### EXERCISE MATERIALS ###

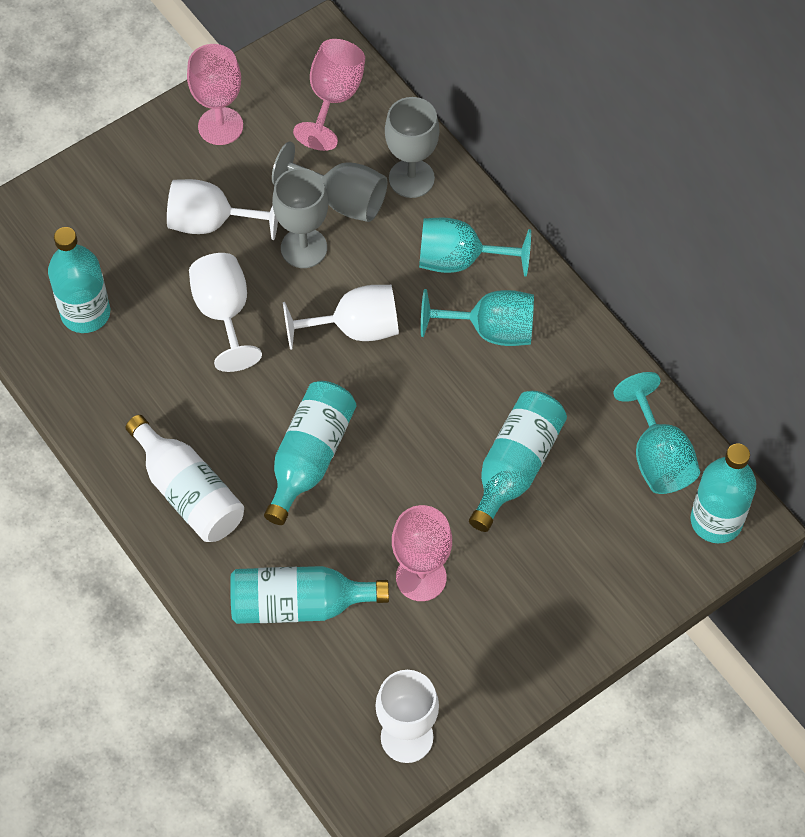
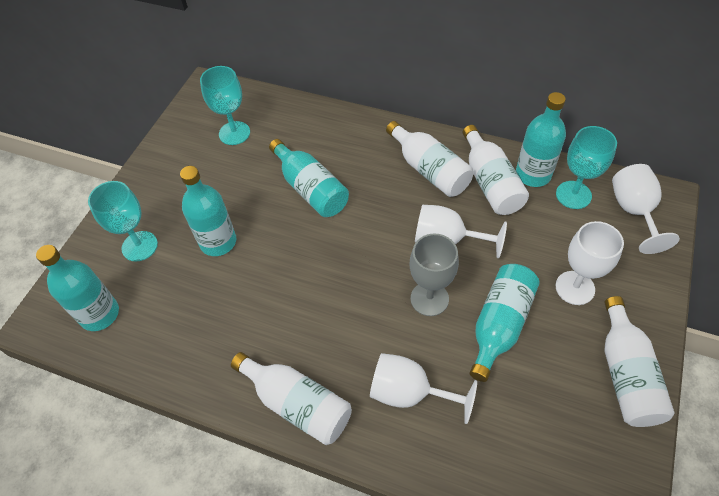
grey goblet: [272,142,388,222] [272,168,328,268] [385,97,439,198] = 3 -> [410,234,459,316] = 1
pink goblet: [187,44,243,145] [293,39,365,151] [392,505,452,601] = 3 -> none = 0
white bottle: [125,415,244,542] = 1 -> [231,352,352,445] [386,121,473,197] [463,125,529,215] [604,296,675,427] = 4

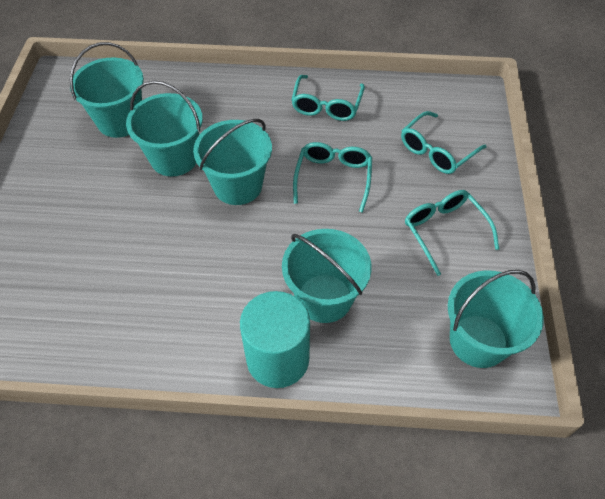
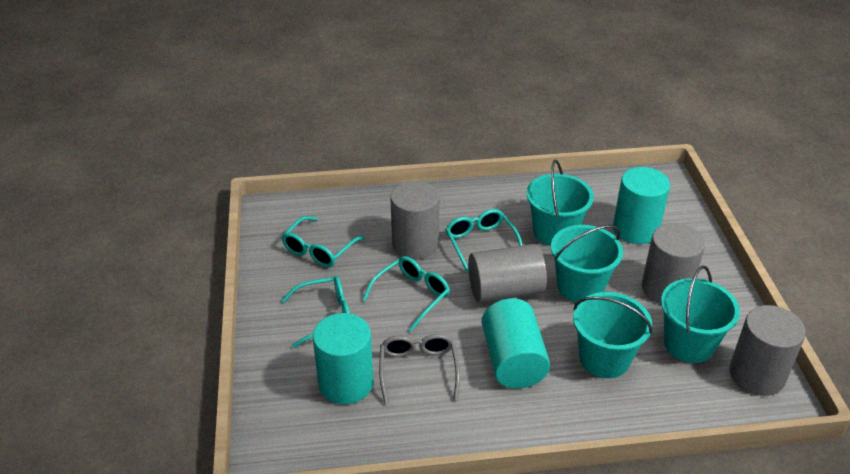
grey cylinder: none = 0 -> [391,181,440,259] [468,244,547,303] [642,223,705,304] [729,305,806,396] = 4
grey glasses: none = 0 -> [379,334,460,404] = 1
turquoise bucket: [70,42,144,138] [126,80,203,176] [193,119,272,205] [282,229,372,323] [448,270,544,368] = 5 -> [527,159,594,246] [551,225,623,302] [573,292,653,378] [661,266,740,363] = 4
turquoise cylinder: [240,291,310,388] = 1 -> [313,313,374,404] [482,298,550,389] [613,167,670,244] = 3

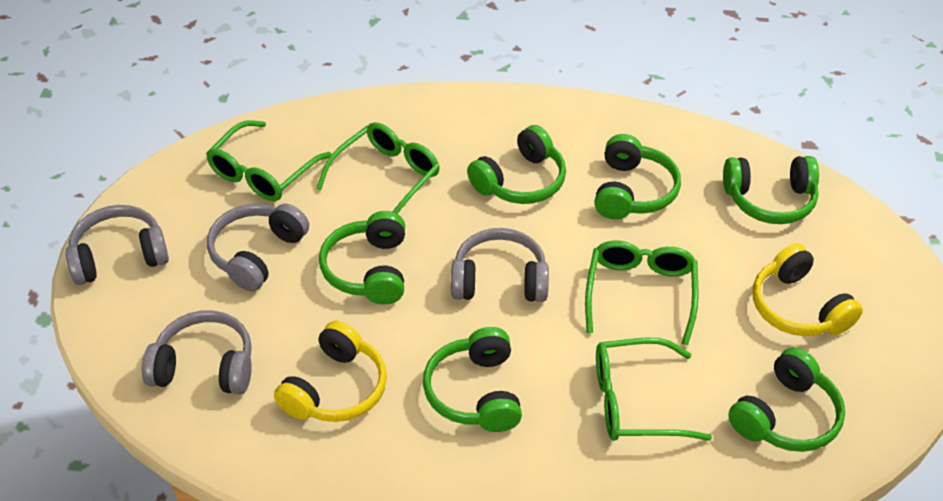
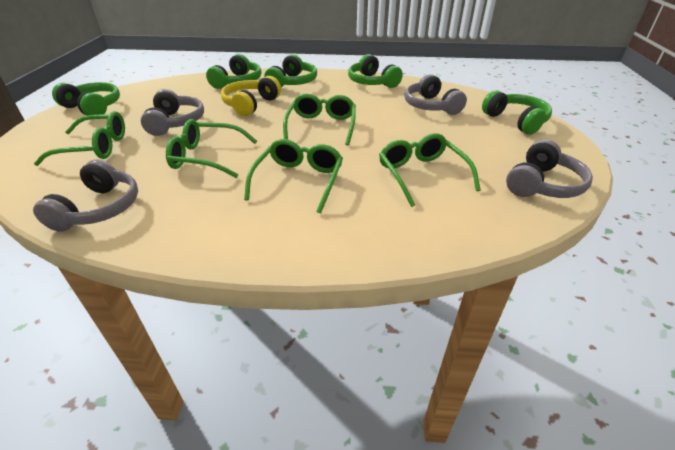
green glasses: [206,120,331,201] [316,122,440,214] [585,240,699,345] [596,338,712,441] = 4 -> [34,111,125,166] [166,119,257,178] [244,139,343,213] [283,94,356,145] [379,133,481,207] = 5
green headphones: [319,211,405,305] [423,327,522,432] [467,125,566,204] [594,134,681,219] [723,156,819,224] [728,347,845,452] = 6 -> [52,82,120,116] [206,54,262,89] [264,54,317,87] [348,54,403,88] [482,90,552,135] = 5
yellow headphones: [274,320,387,422] [753,243,863,336] = 2 -> [221,76,281,116] = 1

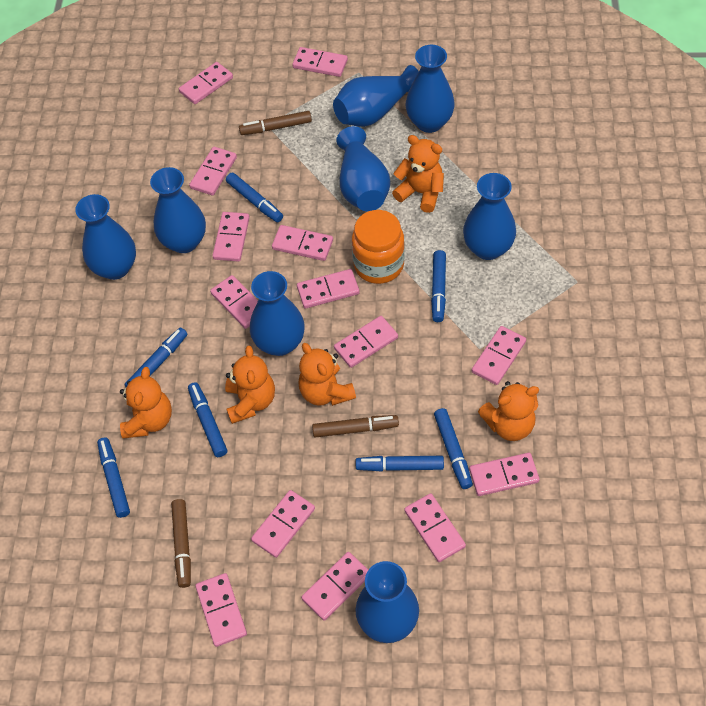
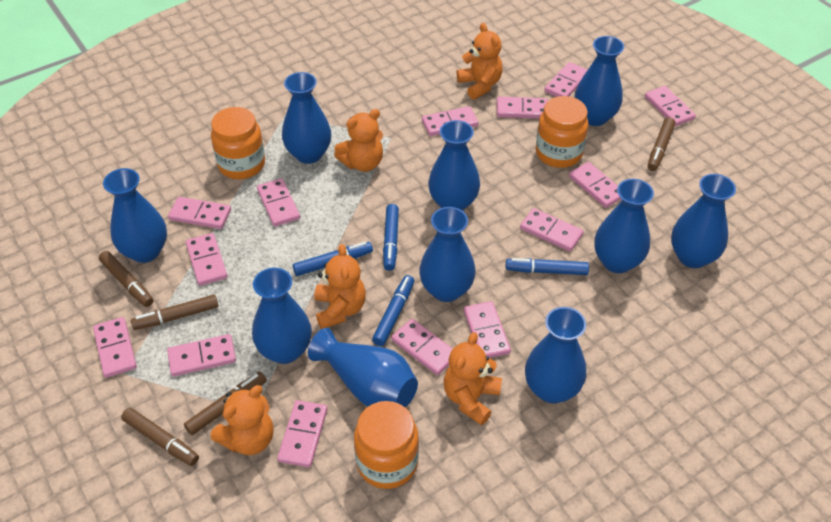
blue marker: [97,437,130,518] [124,327,187,387] [188,382,227,457] [226,173,283,222] [356,456,444,471] [431,250,446,322] [434,408,473,489] = 7 -> [293,242,373,276] [372,275,414,346] [383,204,399,271] [506,258,589,275] = 4
blue vase: [75,194,136,280] [150,167,206,253] [250,271,305,356] [333,65,419,127] [336,126,390,211] [355,561,419,643] [406,45,455,133] [463,173,516,260] = 8 -> [103,168,167,263] [252,268,312,364] [282,72,331,164] [308,328,418,407] [419,207,476,302] [428,120,480,211] [525,307,587,403] [575,36,624,126] [595,179,654,273] [671,174,736,268] = 10
brown marker: [171,499,191,588] [239,111,312,135] [312,415,399,438] = 3 -> [99,251,153,307] [121,408,199,466] [131,295,219,330] [184,372,267,435] [648,117,675,171] = 5
orange jar: [352,210,405,284] = 1 -> [211,107,265,179] [354,401,419,489] [536,96,588,168] = 3

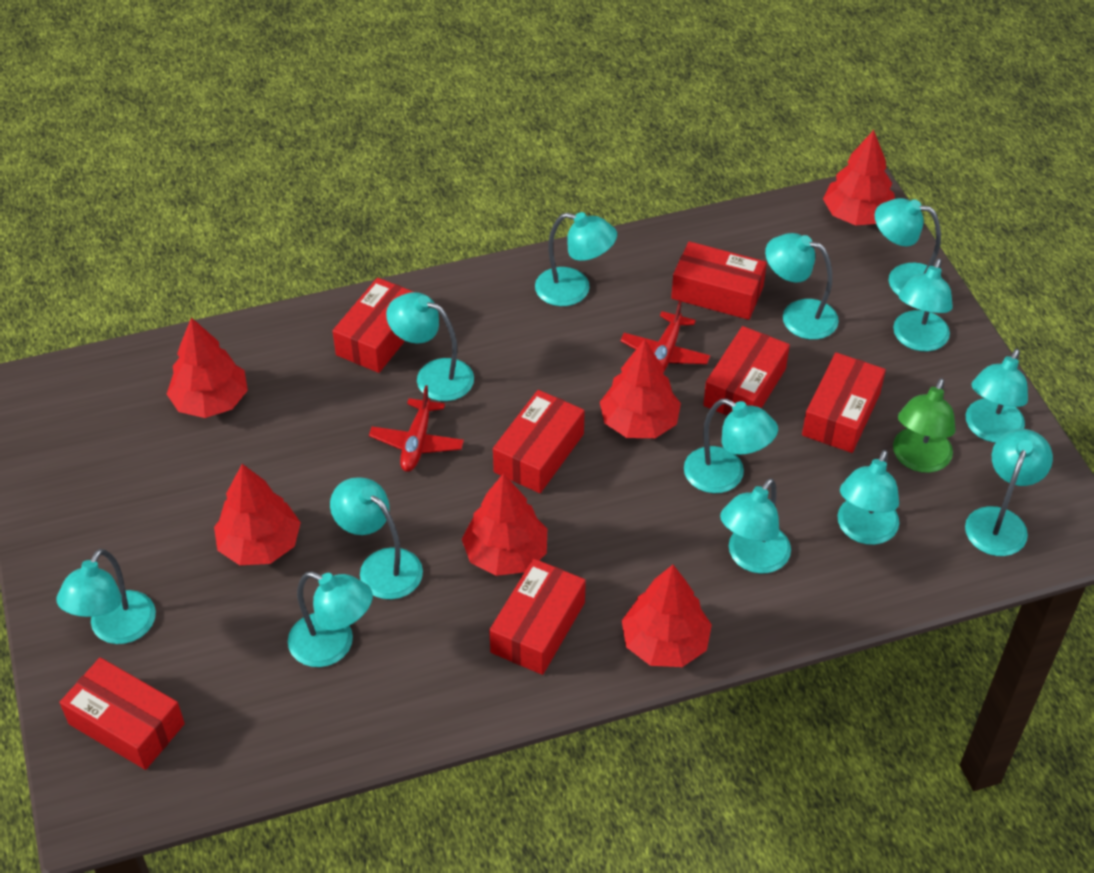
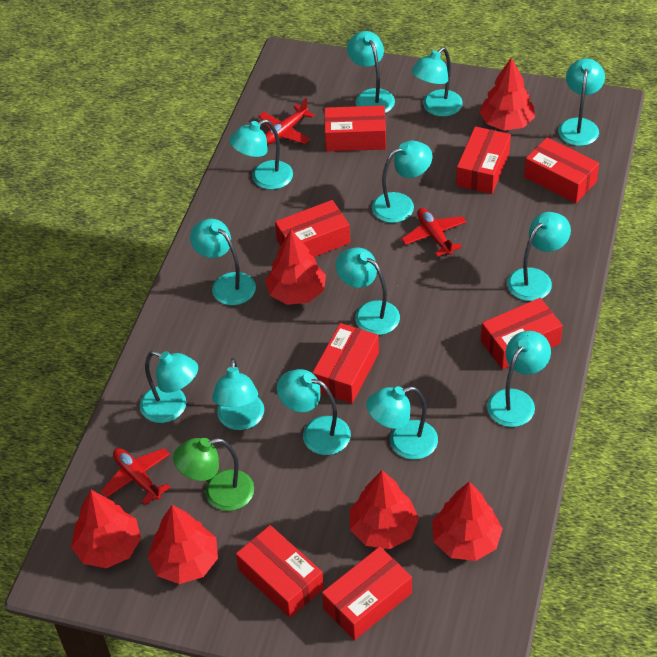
red box: [59,657,185,770] [333,278,413,373] [489,559,586,675] [493,390,585,493] [671,241,767,320] [703,326,790,416] [802,352,886,453] = 7 -> [236,525,324,618] [275,200,350,257] [312,323,379,403] [322,547,412,640] [324,105,386,151] [456,126,511,194] [481,298,563,369] [524,137,599,203] = 8
red plane: [369,385,464,472] [620,300,710,371] = 2 -> [101,448,171,505] [259,98,315,144] [401,208,466,257] = 3

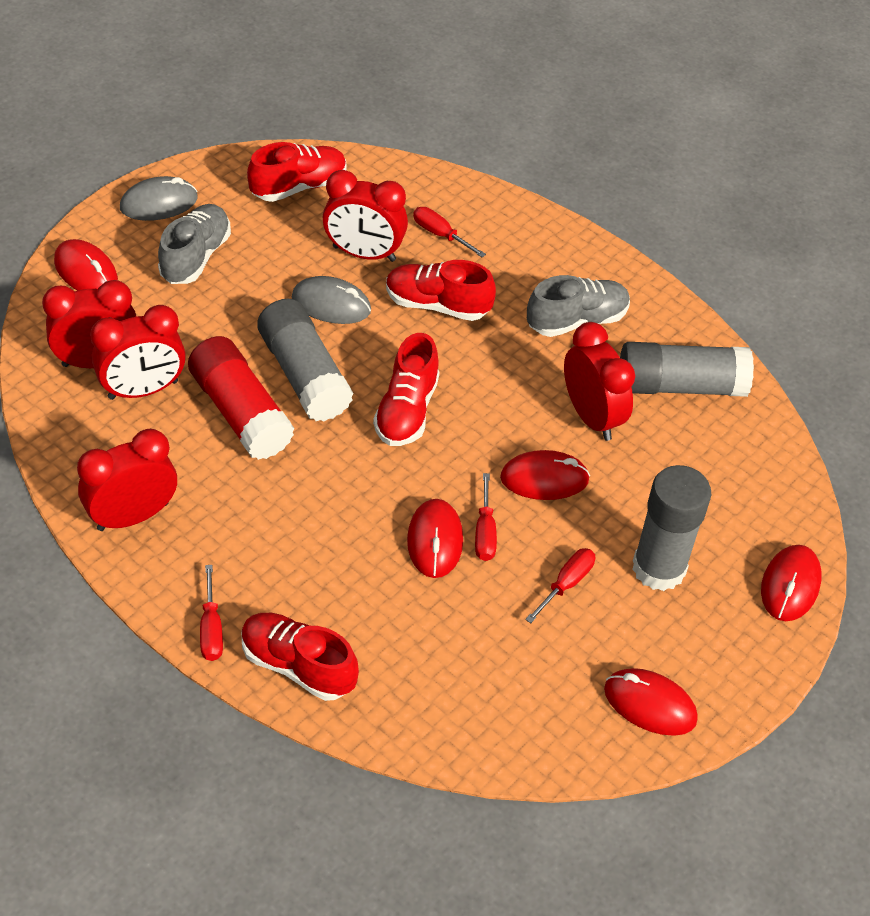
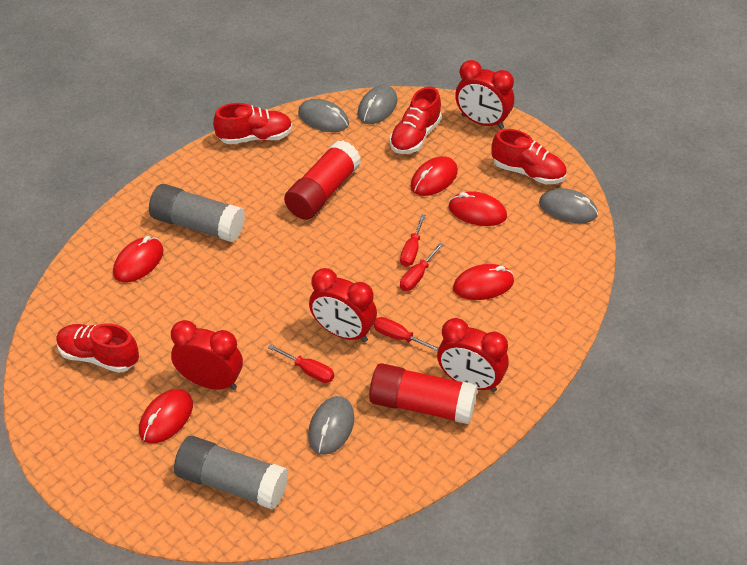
grey glue stick: [257,299,354,421] [620,342,754,397] [632,465,711,591] = 3 -> [149,184,245,242] [174,436,288,510] = 2
grey mouse: [120,176,198,221] [292,276,371,324] = 2 -> [298,99,349,132] [308,396,354,455] [358,85,397,124] [539,188,598,223] = 4
grey shoe: [158,204,231,284] [527,275,630,337] = 2 -> none = 0
red clock: [42,280,137,368] [77,429,177,531] [90,305,186,400] [322,170,408,262] [564,322,635,441] = 5 -> [171,320,243,390] [309,268,377,342] [437,318,509,392] [455,60,514,129] = 4
red glue stick: [188,336,294,460] = 1 -> [284,140,361,220] [369,363,477,424] = 2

###

Output every record exactly, minus the pictures.

SOLUTION TO THIS TASK:
grey goblet: [272,142,388,222] [272,168,328,268] [385,97,439,198] = 3 -> [410,234,459,316] = 1
pink goblet: [187,44,243,145] [293,39,365,151] [392,505,452,601] = 3 -> none = 0
white bottle: [125,415,244,542] = 1 -> [231,352,352,445] [386,121,473,197] [463,125,529,215] [604,296,675,427] = 4

grey cylinder: none = 0 -> [391,181,440,259] [468,244,547,303] [642,223,705,304] [729,305,806,396] = 4
grey glasses: none = 0 -> [379,334,460,404] = 1
turquoise bucket: [70,42,144,138] [126,80,203,176] [193,119,272,205] [282,229,372,323] [448,270,544,368] = 5 -> [527,159,594,246] [551,225,623,302] [573,292,653,378] [661,266,740,363] = 4
turquoise cylinder: [240,291,310,388] = 1 -> [313,313,374,404] [482,298,550,389] [613,167,670,244] = 3

green glasses: [206,120,331,201] [316,122,440,214] [585,240,699,345] [596,338,712,441] = 4 -> [34,111,125,166] [166,119,257,178] [244,139,343,213] [283,94,356,145] [379,133,481,207] = 5
green headphones: [319,211,405,305] [423,327,522,432] [467,125,566,204] [594,134,681,219] [723,156,819,224] [728,347,845,452] = 6 -> [52,82,120,116] [206,54,262,89] [264,54,317,87] [348,54,403,88] [482,90,552,135] = 5
yellow headphones: [274,320,387,422] [753,243,863,336] = 2 -> [221,76,281,116] = 1

blue marker: [97,437,130,518] [124,327,187,387] [188,382,227,457] [226,173,283,222] [356,456,444,471] [431,250,446,322] [434,408,473,489] = 7 -> [293,242,373,276] [372,275,414,346] [383,204,399,271] [506,258,589,275] = 4
blue vase: [75,194,136,280] [150,167,206,253] [250,271,305,356] [333,65,419,127] [336,126,390,211] [355,561,419,643] [406,45,455,133] [463,173,516,260] = 8 -> [103,168,167,263] [252,268,312,364] [282,72,331,164] [308,328,418,407] [419,207,476,302] [428,120,480,211] [525,307,587,403] [575,36,624,126] [595,179,654,273] [671,174,736,268] = 10
brown marker: [171,499,191,588] [239,111,312,135] [312,415,399,438] = 3 -> [99,251,153,307] [121,408,199,466] [131,295,219,330] [184,372,267,435] [648,117,675,171] = 5
orange jar: [352,210,405,284] = 1 -> [211,107,265,179] [354,401,419,489] [536,96,588,168] = 3

red box: [59,657,185,770] [333,278,413,373] [489,559,586,675] [493,390,585,493] [671,241,767,320] [703,326,790,416] [802,352,886,453] = 7 -> [236,525,324,618] [275,200,350,257] [312,323,379,403] [322,547,412,640] [324,105,386,151] [456,126,511,194] [481,298,563,369] [524,137,599,203] = 8
red plane: [369,385,464,472] [620,300,710,371] = 2 -> [101,448,171,505] [259,98,315,144] [401,208,466,257] = 3

grey glue stick: [257,299,354,421] [620,342,754,397] [632,465,711,591] = 3 -> [149,184,245,242] [174,436,288,510] = 2
grey mouse: [120,176,198,221] [292,276,371,324] = 2 -> [298,99,349,132] [308,396,354,455] [358,85,397,124] [539,188,598,223] = 4
grey shoe: [158,204,231,284] [527,275,630,337] = 2 -> none = 0
red clock: [42,280,137,368] [77,429,177,531] [90,305,186,400] [322,170,408,262] [564,322,635,441] = 5 -> [171,320,243,390] [309,268,377,342] [437,318,509,392] [455,60,514,129] = 4
red glue stick: [188,336,294,460] = 1 -> [284,140,361,220] [369,363,477,424] = 2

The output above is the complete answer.